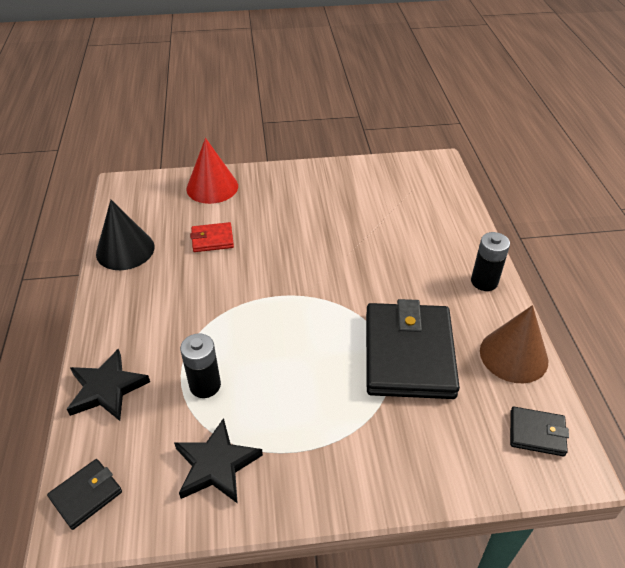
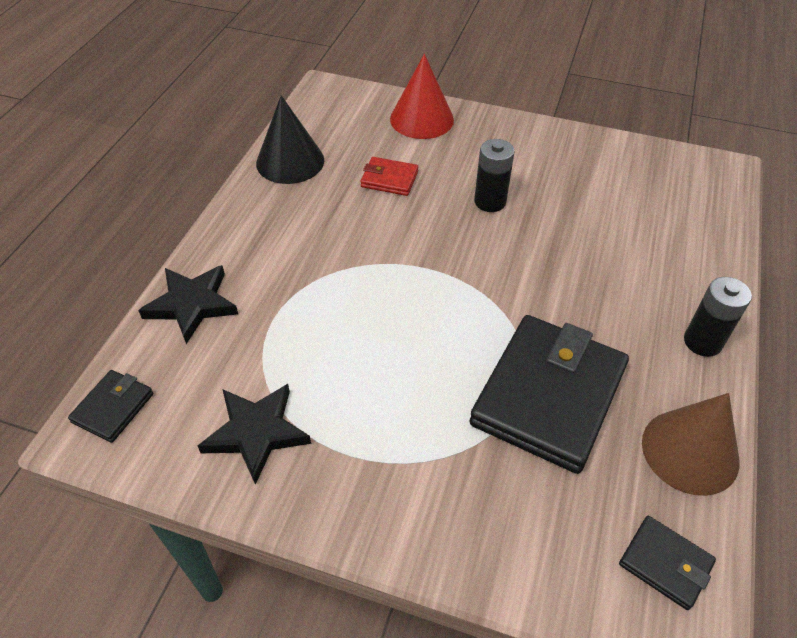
camera: 25 degrees right, 5 degrees up
black wallet [47,459,122,530] -> black wallet turned 45 degrees counterclockwise [68,370,153,443]
black battery [180,333,221,398] -> black battery moved to [474,139,515,212]

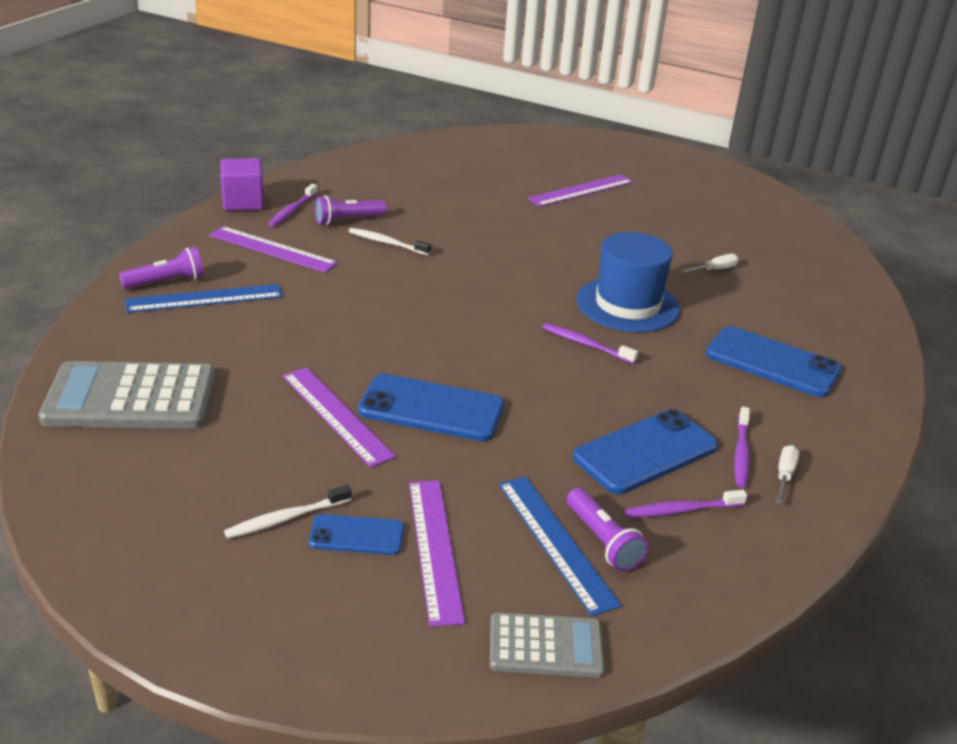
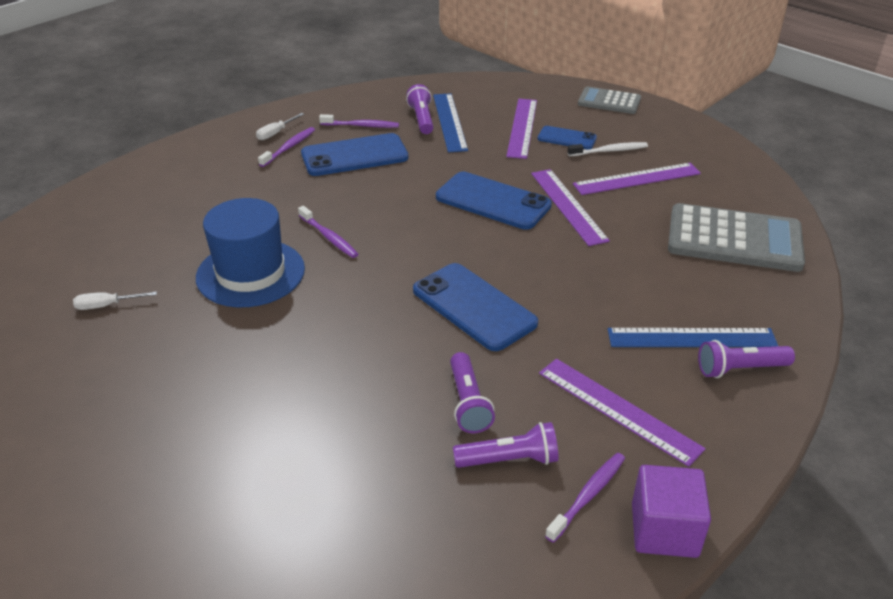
camera: 160 degrees left, 5 degrees up
white toothbrush [348,228,431,255] -> purple flashlight [450,352,495,433]
grey calculator [490,612,605,678] -> grey calculator moved to [578,87,641,114]
purple ruler [528,174,633,207] -> purple ruler moved to [573,163,701,195]
blue phone [706,326,842,397] -> blue phone moved to [413,263,538,351]

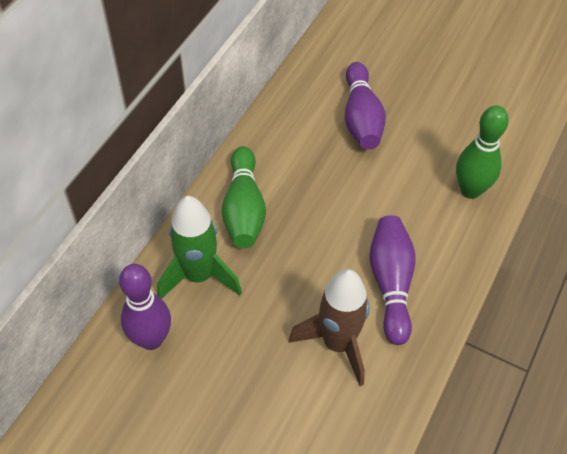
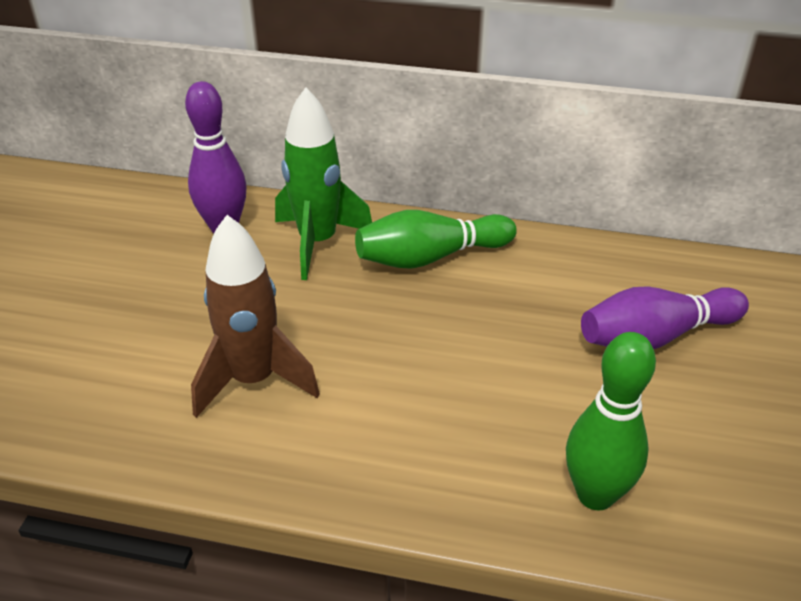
camera: 75 degrees right, 15 degrees down
purple bowling pin [369,215,416,345] -> none

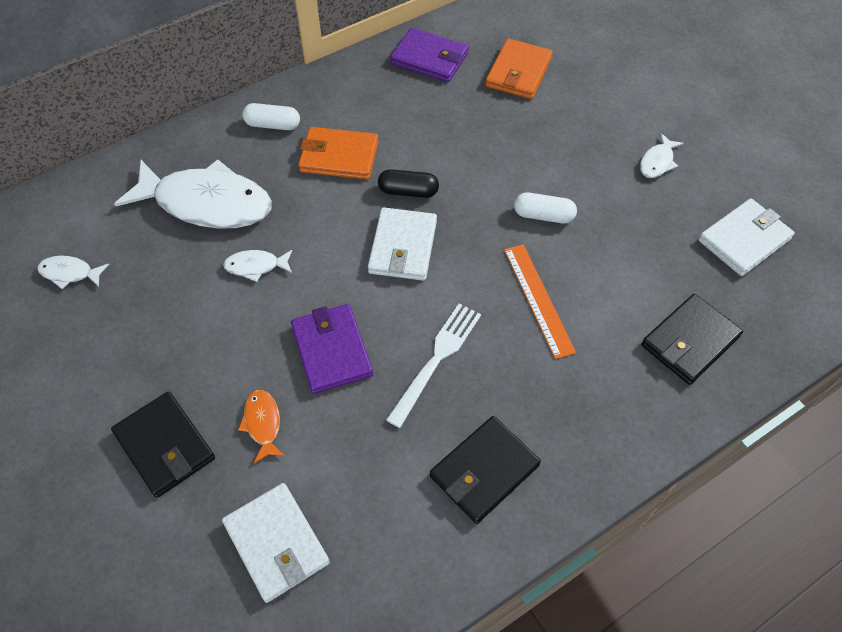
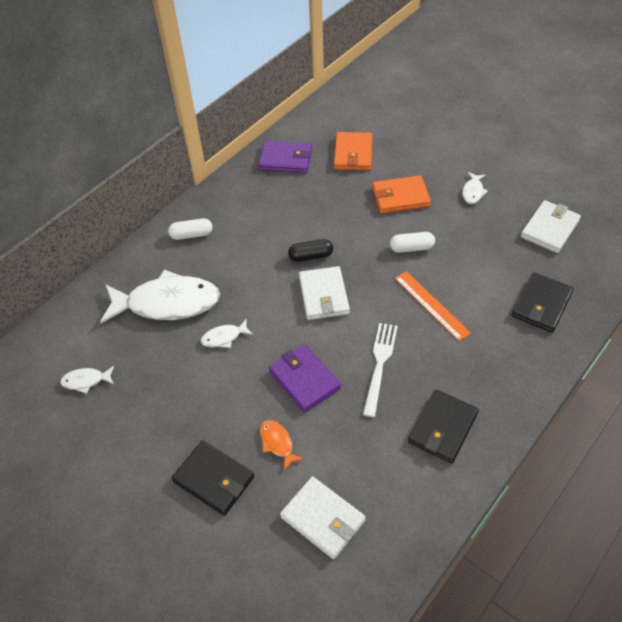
camera: 15 degrees left, 5 degrees down
orange wallet [298,127,378,180] -> orange wallet moved to [372,175,431,214]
+---+
## EXERCISE
How many lines of the listing include the string "purple"? Answer with the number alone.

## TASK RESPONSE
3